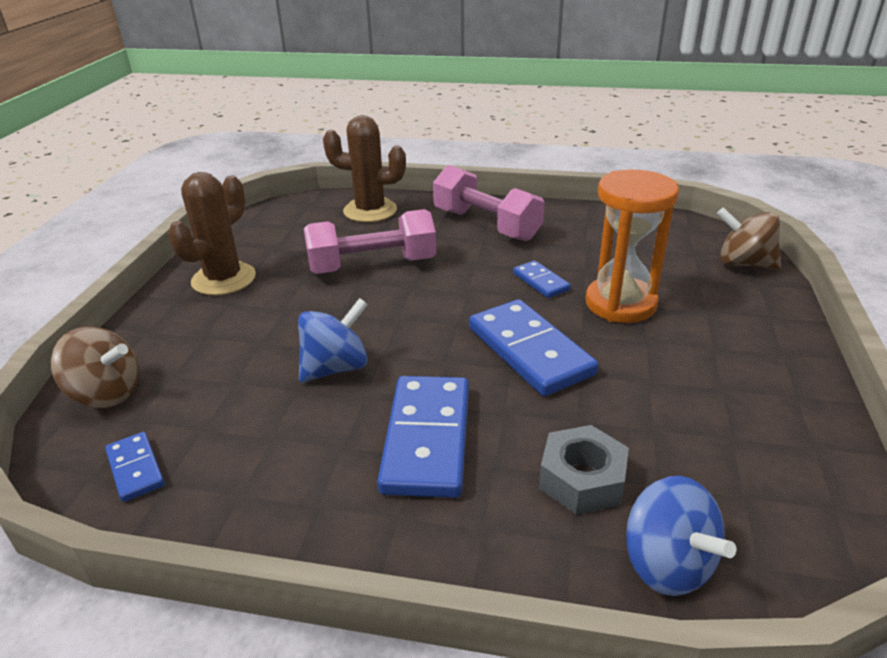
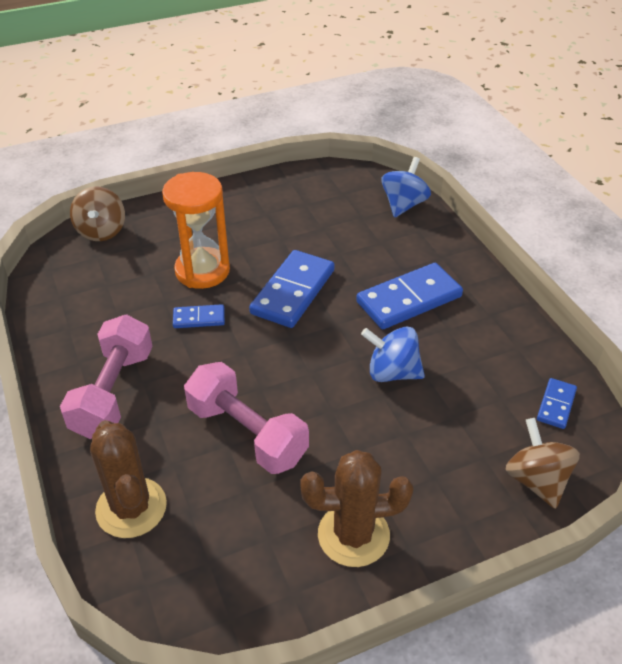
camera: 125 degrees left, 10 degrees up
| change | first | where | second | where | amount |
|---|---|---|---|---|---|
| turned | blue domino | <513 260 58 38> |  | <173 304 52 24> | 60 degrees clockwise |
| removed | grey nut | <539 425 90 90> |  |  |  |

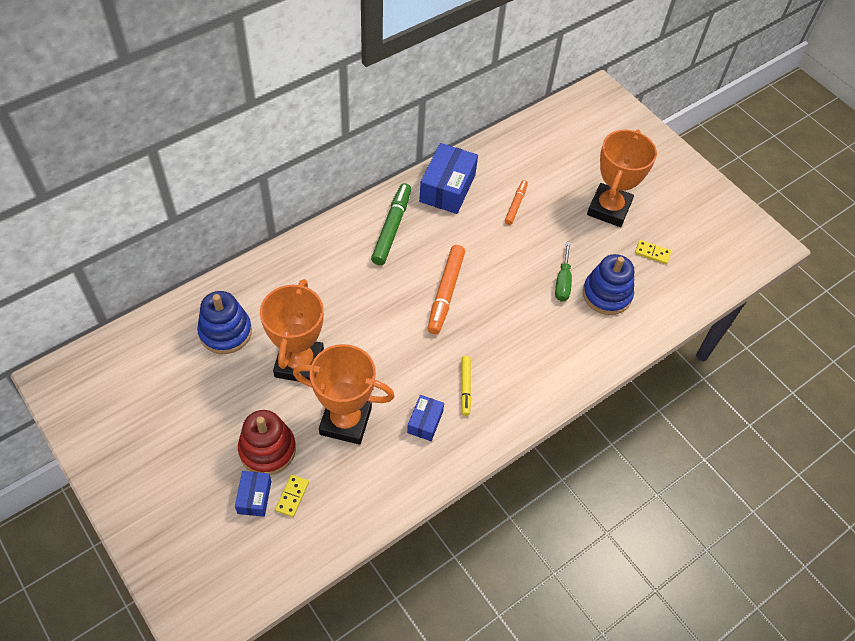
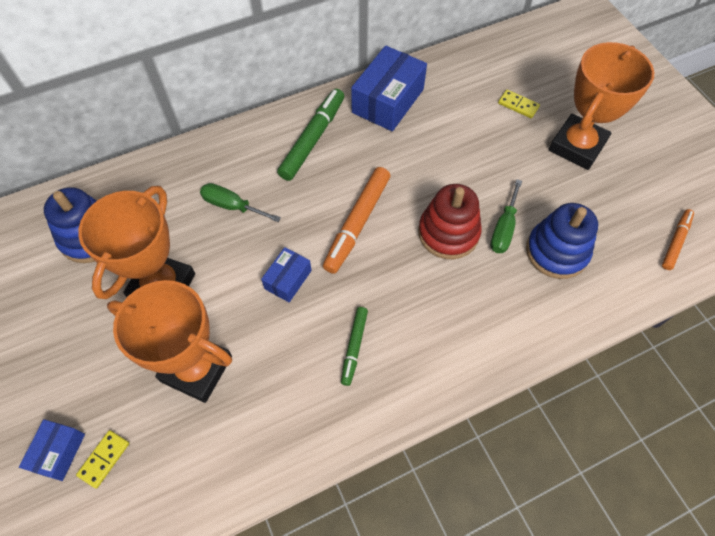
camera: 15 degrees right, 5 degrees up
| change | first | where | second | where | amount |
|---|---|---|---|---|---|
| added |  |  | green screwdriver | <200 183 81 39> |  |
| moved | blue box | <407 395 37 46> |  | <261 247 51 55> |  |
| recoloured | yellow marker | <461 356 10 60> | green marker | <341 307 27 79> |  |
| moved | red stacking toy | <238 410 58 65> |  | <418 184 64 75> |  |
| moved | yellow domino | <635 240 36 24> |  | <498 90 42 28> |  |
| moved | orange marker | <505 180 23 45> |  | <662 209 32 61> |  |

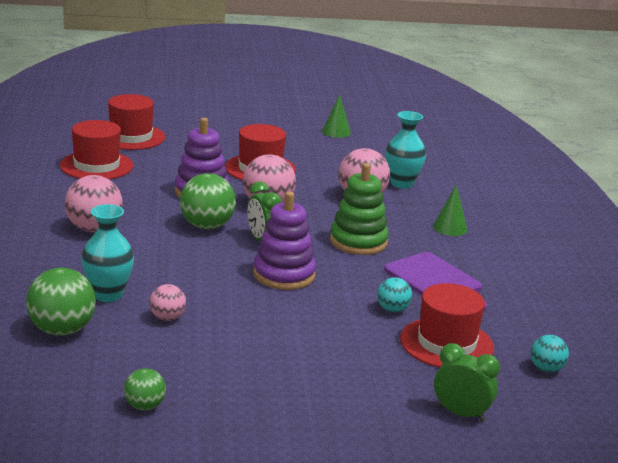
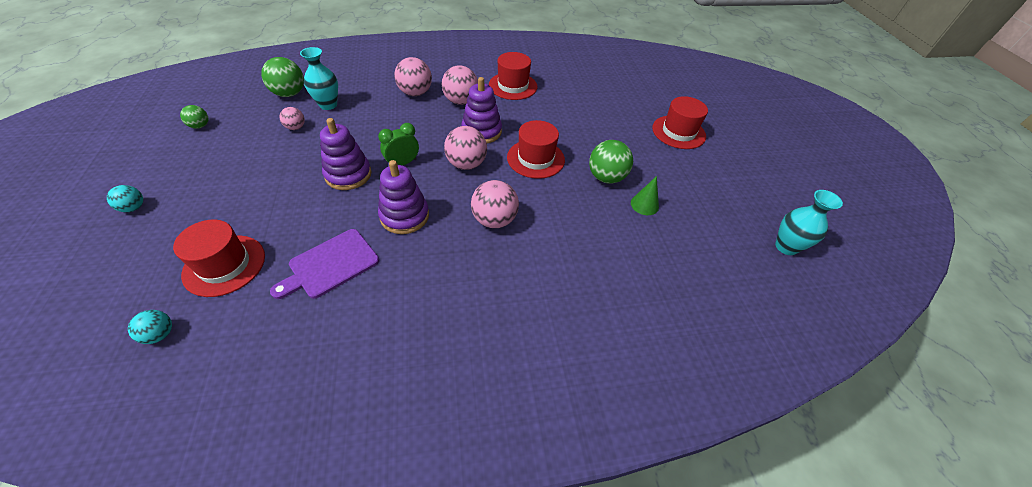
camera: 85 degrees right, 25 degrees up
| change | first | where | second | where | amount |
|---|---|---|---|---|---|
| moved | turquoise ball | <377 277 35 35> |  | <107 185 36 27> |  |
| recoloured | green stacking toy | <330 163 59 92> | purple stacking toy | <378 160 51 74> |  |
| added |  |  | pink ball | <442 65 36 40> |  |
| moved | green ball | <180 173 56 56> |  | <589 140 44 44> |  |
| moved | red hat | <108 94 57 56> |  | <652 96 56 53> |  |
| moved | turquoise vase | <386 111 40 78> |  | <775 190 68 65> |  |
| removed | green cone | <433 185 34 51> |  |  |  |
| removed | green clock | <434 343 66 79> |  |  |  |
________________________
**Try it:** Transcribe, word for word, only the material from its opening line through the line containing "moved | orange", both ends included, and omit the pictures.

**Reply to the exercise:**
camera: 125 degrees left, 10 degrees up
| change | first | where | second | where | amount |
|---|---|---|---|---|---|
| turned | blue domino | <513 260 58 38> |  | <173 304 52 24> | 60 degrees clockwise |
| removed | grey nut | <539 425 90 90> |  |  |  |

camera: 15 degrees right, 5 degrees up
| change | first | where | second | where | amount |
|---|---|---|---|---|---|
| added |  |  | green screwdriver | <200 183 81 39> |  |
| moved | blue box | <407 395 37 46> |  | <261 247 51 55> |  |
| recoloured | yellow marker | <461 356 10 60> | green marker | <341 307 27 79> |  |
| moved | red stacking toy | <238 410 58 65> |  | <418 184 64 75> |  |
| moved | yellow domino | <635 240 36 24> |  | <498 90 42 28> |  |
| moved | orange marker | <505 180 23 45> |  | <662 209 32 61> |  |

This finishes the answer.